Task: Find every line in the rows below that contains the string "kern", and copy each one. Case counts.

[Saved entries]
────────────────────────────────────────

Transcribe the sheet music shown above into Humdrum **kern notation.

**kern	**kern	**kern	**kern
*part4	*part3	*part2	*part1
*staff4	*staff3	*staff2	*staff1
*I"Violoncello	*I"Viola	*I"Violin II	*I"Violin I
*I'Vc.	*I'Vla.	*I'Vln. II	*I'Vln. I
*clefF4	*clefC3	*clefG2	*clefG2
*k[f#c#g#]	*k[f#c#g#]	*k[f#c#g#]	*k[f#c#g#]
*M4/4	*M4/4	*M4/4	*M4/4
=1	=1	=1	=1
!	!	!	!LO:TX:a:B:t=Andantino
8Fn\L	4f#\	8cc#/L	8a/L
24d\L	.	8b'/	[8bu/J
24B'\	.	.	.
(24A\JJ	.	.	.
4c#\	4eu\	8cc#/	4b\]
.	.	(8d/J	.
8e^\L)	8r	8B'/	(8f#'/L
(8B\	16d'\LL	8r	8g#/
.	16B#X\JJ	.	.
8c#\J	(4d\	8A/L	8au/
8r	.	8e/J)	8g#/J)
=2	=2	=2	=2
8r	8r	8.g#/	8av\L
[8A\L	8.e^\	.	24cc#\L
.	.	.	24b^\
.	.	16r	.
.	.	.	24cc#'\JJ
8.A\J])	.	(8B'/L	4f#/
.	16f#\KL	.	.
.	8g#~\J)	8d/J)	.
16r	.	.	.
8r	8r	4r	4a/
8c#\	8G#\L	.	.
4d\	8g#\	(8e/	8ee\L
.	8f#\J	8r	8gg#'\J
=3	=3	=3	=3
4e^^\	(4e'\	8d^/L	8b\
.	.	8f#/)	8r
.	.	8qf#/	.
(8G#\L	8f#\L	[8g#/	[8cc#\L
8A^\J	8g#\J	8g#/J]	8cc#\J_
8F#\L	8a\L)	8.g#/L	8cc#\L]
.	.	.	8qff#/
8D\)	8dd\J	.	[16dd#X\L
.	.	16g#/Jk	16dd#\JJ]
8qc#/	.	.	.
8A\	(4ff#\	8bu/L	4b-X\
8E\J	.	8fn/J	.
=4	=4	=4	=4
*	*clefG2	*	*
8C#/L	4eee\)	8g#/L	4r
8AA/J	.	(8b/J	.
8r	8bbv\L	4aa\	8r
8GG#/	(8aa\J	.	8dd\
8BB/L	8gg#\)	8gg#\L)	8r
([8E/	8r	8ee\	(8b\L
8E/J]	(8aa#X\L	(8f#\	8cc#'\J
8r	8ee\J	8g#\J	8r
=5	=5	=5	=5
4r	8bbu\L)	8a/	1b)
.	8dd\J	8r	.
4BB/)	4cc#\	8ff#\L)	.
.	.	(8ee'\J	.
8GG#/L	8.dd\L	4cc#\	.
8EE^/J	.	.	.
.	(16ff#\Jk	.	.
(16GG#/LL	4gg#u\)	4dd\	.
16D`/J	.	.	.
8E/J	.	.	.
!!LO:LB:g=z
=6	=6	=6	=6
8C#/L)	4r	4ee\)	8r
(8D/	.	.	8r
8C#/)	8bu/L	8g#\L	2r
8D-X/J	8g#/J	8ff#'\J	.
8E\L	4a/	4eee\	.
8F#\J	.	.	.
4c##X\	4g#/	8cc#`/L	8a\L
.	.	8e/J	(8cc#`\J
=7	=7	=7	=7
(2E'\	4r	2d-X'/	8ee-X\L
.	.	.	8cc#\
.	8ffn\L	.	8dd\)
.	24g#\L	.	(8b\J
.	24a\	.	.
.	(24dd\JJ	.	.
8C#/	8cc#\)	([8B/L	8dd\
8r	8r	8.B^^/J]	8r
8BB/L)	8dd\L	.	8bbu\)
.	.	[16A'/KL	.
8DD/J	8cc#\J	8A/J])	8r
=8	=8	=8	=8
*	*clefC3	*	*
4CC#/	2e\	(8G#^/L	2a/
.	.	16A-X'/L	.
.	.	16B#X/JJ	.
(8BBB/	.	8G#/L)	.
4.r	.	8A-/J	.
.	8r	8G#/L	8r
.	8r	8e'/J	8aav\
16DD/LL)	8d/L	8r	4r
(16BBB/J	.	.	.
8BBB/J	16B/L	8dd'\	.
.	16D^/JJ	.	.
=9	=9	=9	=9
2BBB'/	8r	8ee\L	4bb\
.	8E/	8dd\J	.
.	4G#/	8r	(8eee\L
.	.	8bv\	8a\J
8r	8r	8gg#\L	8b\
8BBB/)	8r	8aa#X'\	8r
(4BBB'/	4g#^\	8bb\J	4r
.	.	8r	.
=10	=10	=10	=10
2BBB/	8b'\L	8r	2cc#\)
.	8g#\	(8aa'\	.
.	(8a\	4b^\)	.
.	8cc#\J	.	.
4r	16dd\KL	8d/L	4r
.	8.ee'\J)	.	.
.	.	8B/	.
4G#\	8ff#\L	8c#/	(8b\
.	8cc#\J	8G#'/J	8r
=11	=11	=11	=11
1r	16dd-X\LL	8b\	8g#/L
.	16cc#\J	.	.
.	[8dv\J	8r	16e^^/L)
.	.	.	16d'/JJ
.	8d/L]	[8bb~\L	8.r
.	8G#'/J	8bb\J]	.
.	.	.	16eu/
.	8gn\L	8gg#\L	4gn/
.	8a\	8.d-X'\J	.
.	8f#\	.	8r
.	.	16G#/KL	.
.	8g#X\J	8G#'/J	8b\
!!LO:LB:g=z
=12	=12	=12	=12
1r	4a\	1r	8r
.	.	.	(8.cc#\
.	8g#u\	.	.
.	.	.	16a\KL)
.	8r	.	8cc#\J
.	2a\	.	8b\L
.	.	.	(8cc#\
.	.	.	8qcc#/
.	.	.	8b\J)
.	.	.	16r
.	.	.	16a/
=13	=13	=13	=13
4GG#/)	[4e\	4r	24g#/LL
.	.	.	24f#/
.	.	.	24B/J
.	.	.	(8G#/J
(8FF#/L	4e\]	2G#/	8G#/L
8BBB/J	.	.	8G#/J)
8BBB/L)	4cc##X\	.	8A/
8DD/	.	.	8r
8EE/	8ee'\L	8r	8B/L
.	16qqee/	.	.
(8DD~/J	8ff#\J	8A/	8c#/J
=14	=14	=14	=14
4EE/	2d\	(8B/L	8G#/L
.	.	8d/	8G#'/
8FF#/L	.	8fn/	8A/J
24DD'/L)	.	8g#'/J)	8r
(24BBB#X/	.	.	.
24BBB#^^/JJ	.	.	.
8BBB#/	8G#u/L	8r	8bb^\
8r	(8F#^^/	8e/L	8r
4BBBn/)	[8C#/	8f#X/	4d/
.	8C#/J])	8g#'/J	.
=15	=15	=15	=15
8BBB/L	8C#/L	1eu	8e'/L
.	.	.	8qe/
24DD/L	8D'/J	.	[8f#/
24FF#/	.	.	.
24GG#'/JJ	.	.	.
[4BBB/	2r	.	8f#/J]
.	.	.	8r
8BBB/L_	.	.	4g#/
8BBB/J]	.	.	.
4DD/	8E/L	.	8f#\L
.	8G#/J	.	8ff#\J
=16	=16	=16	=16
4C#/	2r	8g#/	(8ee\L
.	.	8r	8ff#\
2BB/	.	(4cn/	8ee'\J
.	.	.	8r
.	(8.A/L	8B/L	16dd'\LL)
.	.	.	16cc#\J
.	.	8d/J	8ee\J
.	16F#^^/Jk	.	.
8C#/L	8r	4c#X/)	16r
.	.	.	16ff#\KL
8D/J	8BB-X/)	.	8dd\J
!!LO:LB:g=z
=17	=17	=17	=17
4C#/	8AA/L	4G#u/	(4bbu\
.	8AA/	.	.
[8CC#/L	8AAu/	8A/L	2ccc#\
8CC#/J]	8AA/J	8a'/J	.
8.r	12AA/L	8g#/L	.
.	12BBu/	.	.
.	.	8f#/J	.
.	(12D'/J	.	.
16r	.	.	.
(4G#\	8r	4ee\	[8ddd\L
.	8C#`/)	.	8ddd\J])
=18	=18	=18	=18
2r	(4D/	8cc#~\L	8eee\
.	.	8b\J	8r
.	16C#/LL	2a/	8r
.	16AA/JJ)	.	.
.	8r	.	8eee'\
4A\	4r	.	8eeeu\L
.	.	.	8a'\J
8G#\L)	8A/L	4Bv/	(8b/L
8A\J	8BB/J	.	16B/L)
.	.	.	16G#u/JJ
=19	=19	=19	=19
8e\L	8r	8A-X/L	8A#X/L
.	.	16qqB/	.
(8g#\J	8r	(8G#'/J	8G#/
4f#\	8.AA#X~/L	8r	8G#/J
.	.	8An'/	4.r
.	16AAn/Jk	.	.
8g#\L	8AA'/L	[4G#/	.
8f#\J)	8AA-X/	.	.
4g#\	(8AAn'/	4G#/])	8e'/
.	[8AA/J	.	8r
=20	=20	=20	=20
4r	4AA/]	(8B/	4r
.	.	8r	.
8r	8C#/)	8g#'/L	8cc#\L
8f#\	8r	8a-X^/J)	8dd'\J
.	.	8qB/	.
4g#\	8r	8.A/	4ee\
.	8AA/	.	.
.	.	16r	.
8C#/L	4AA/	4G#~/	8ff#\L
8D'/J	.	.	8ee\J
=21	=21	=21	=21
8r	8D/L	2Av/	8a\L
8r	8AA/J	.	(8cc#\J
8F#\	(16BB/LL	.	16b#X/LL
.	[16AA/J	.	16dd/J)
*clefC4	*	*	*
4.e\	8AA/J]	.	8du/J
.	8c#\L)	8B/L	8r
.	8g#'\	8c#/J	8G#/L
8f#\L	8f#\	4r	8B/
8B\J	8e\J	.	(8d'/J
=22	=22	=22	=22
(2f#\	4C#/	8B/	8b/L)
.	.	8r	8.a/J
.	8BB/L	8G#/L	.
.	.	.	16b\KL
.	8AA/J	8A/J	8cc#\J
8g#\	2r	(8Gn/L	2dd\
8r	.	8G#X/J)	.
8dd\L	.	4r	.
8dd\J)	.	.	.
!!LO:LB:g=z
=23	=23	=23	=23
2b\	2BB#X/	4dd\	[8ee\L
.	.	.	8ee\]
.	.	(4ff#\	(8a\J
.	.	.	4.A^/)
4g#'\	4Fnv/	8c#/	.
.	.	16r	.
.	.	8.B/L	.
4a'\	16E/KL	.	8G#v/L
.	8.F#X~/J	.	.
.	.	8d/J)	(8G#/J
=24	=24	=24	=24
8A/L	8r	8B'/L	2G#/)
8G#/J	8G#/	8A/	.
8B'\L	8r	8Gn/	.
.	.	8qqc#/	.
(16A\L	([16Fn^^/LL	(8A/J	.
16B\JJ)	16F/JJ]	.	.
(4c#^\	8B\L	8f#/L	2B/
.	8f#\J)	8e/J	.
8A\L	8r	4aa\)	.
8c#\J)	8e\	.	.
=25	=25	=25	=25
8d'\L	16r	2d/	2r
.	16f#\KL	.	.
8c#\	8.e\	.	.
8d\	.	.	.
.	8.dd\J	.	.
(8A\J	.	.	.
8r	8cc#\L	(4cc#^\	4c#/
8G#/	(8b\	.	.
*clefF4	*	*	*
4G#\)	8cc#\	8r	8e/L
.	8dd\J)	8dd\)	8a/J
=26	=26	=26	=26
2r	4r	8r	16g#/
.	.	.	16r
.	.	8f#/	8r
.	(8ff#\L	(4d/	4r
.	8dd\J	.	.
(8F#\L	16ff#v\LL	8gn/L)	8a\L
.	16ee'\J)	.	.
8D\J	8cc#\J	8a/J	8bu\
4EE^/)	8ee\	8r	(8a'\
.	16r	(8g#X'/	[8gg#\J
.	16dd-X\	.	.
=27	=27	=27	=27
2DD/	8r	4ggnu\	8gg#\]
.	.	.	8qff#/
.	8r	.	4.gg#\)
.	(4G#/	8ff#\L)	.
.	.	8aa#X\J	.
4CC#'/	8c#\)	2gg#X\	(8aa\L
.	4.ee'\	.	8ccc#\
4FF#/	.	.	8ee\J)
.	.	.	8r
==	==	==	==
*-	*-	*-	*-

────────────────────────────────────────

Written response:
Transcribe the sheet music shown above into Humdrum **kern notation.
**kern	**kern	**kern	**kern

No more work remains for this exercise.